THE PROBLEM:
The answer must be every line of the data that holds the word "green".
▼
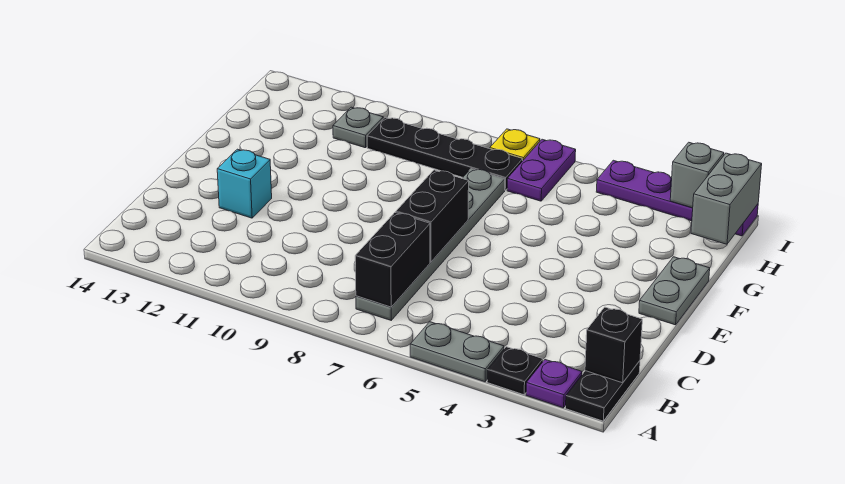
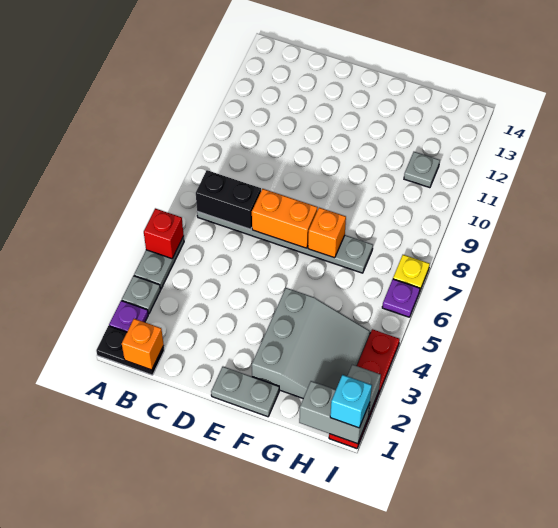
black plate A3 level 1 -> grey plate A3 level 1
none -> red brick A5 level 2
black brick B1 level 2 -> orange brick B1 level 2
black brick D7:E7 level 2 -> orange brick D7:E7 level 2
cyan brick D12 level 1 -> cyan brick I1 level 3
none -> grey slope F2:H4 level 1 top F
none -> orange brick F7 level 2
purple plate H6:I6 level 1 -> purple plate I6 level 1
black plate H7:H10 level 1 -> none
purple plate I1:I4 level 1 -> red plate I1:I4 level 1

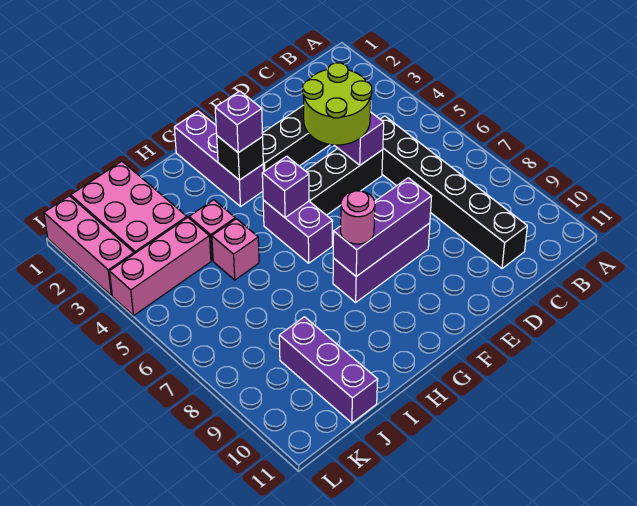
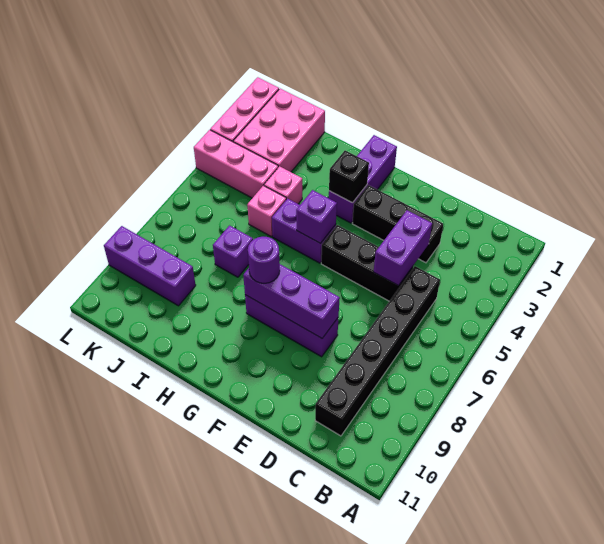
lime round brick D4:E5 level 3 -> none
purple brick G3 level 3 -> purple brick I7 level 1
purple brick G5:G6 level 1 -> purple brick G5:H5 level 1
pink round brick G8 level 3 -> purple round brick G8 level 3
purple brick J9:J11 level 1 -> purple brick J9:L9 level 1

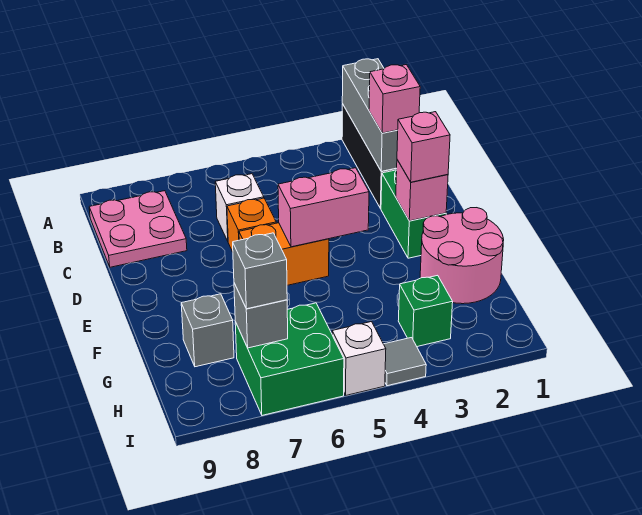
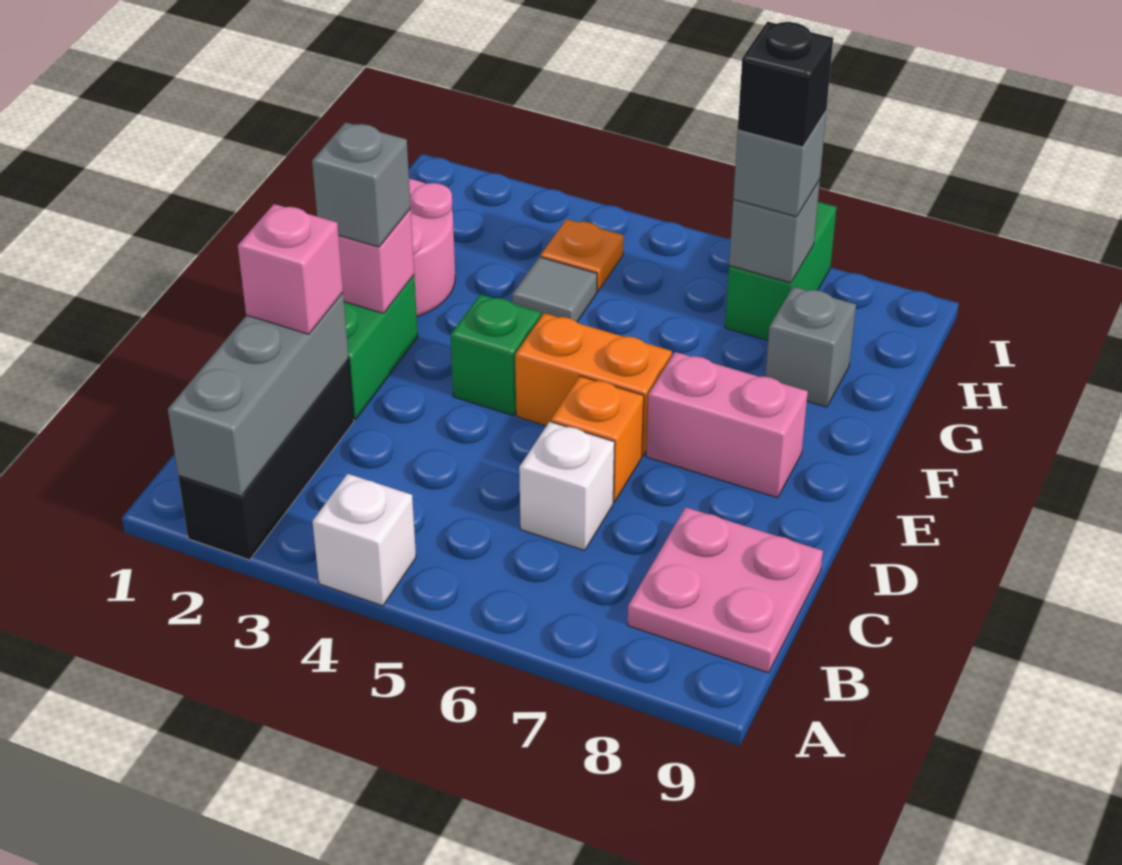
pink brick E2 level 3 -> grey brick E2 level 3
pink brick E4:E5 level 2 -> pink brick E7:E8 level 1
green brick H3 level 1 -> green brick E4 level 1
none -> orange plate H4 level 1
green brick H6:I7 level 1 -> green brick H7:I7 level 1
none -> black brick H7 level 4
grey tile I4 level 1 -> grey tile G4 level 1
white brick I5 level 1 -> white brick A4 level 1

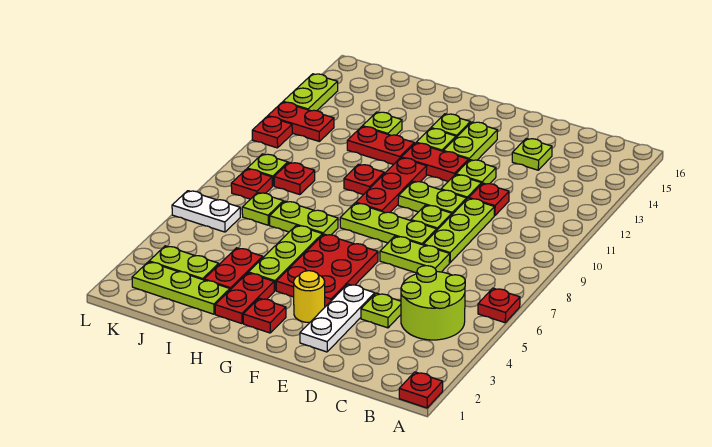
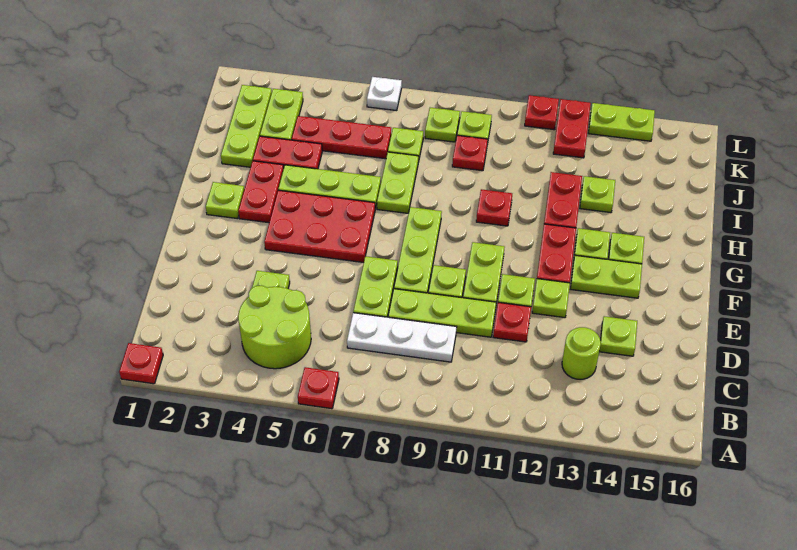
none -> lime round brick C13 level 1
white plate E2:E4 level 1 -> white plate C7:C9 level 1
yellow round brick F3 level 1 -> none
red plate G2 level 1 -> lime plate G2 level 1
red plate G9:G11 level 1 -> red plate J4:J6 level 1
red plate H2:H3 level 1 -> red plate G3:H3 level 1
white plate K6:L6 level 1 -> white plate L6 level 1
red plate K8 level 1 -> lime plate K8 level 1

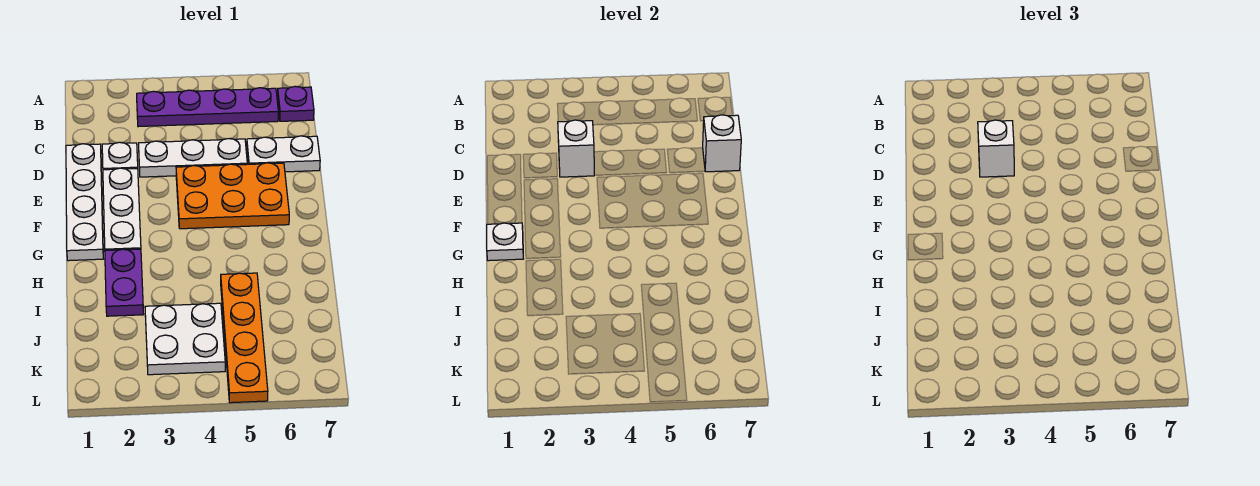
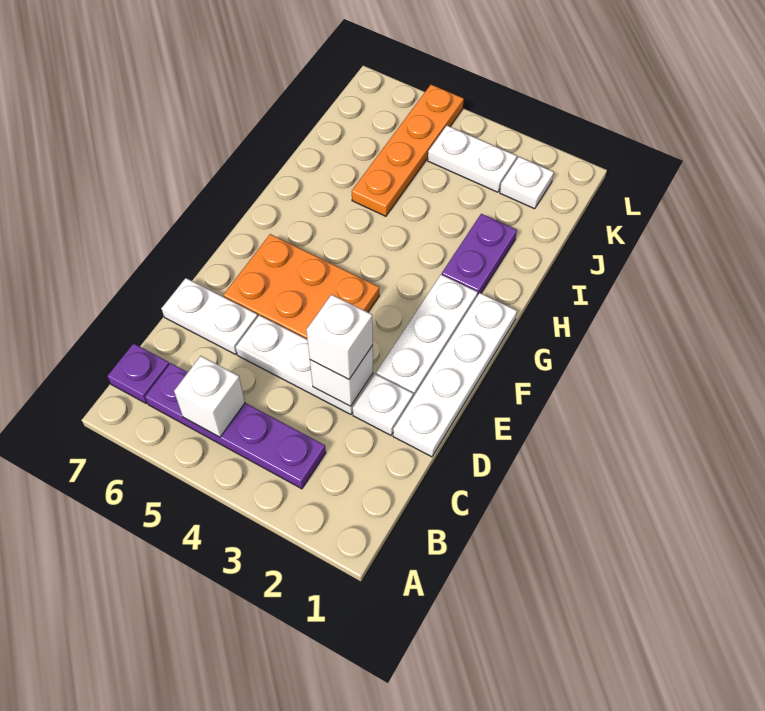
white brick D7 level 2 -> white brick B5 level 2
white plate G1 level 2 -> white plate K2 level 1
white plate J3:K4 level 1 -> white plate K3:K4 level 1

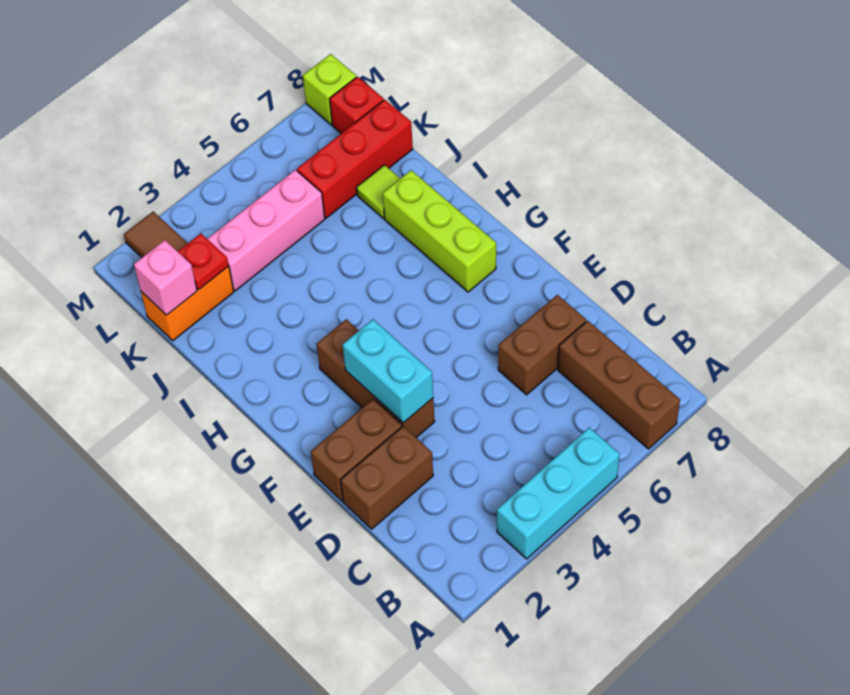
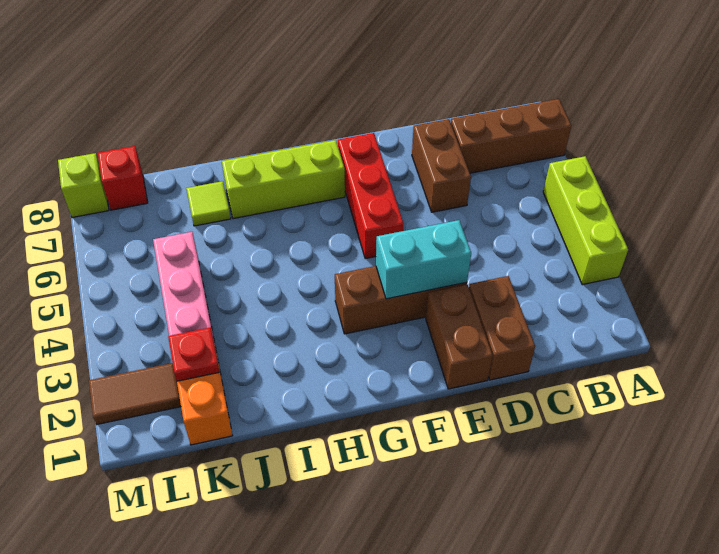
cyan brick A3:A5 level 1 -> lime brick A3:A5 level 1
pink brick K1 level 2 -> none
red brick K6:K8 level 1 -> red brick F5:F7 level 1

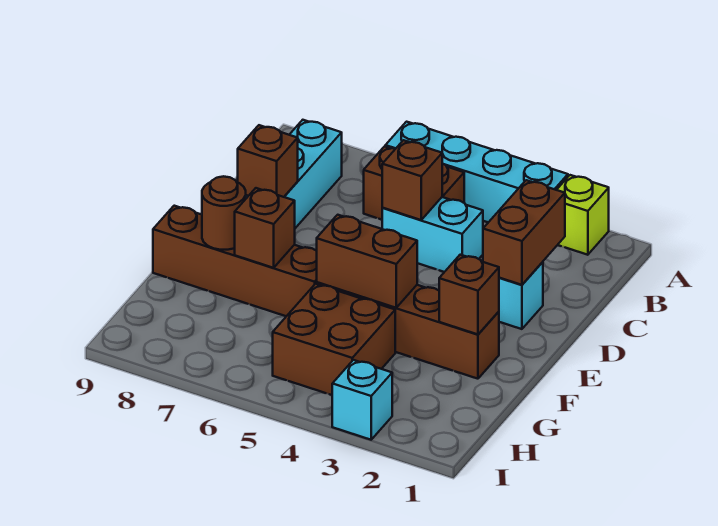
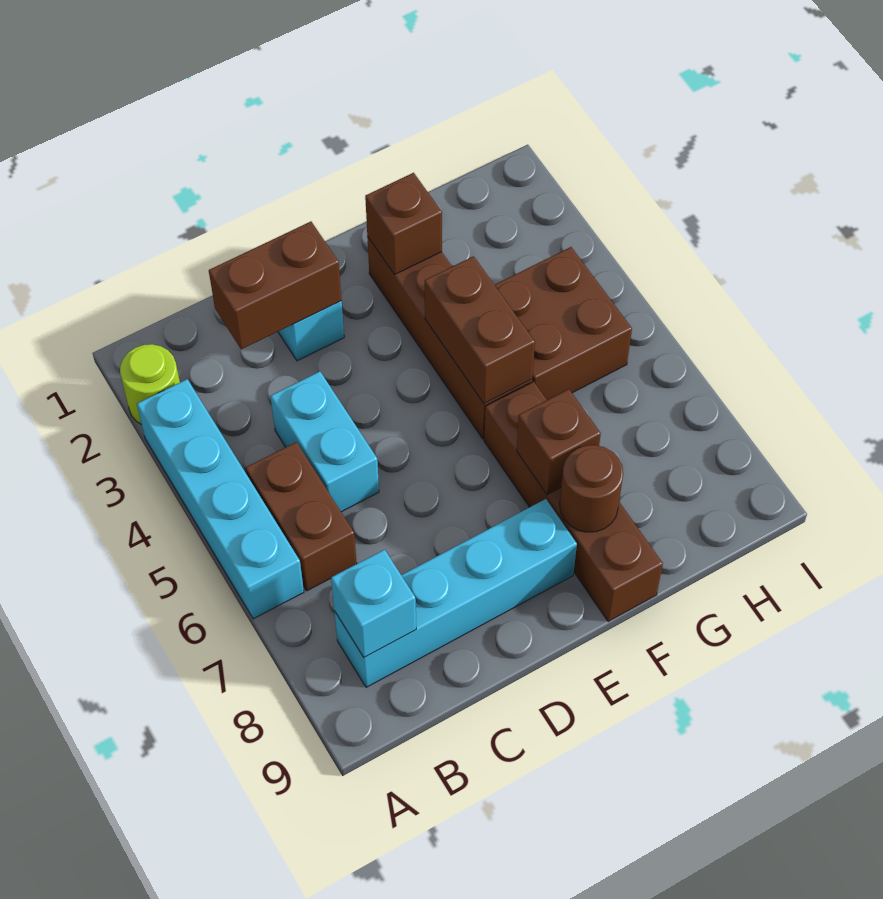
lime brick A2 level 1 -> lime round brick A2 level 1
brown brick C5 level 2 -> none
brown brick D8 level 2 -> none
cyan brick I3 level 1 -> cyan brick B8 level 2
▲
TASK RESULT:
green brick H3 level 1 -> green brick E4 level 1
green brick H6:I7 level 1 -> green brick H7:I7 level 1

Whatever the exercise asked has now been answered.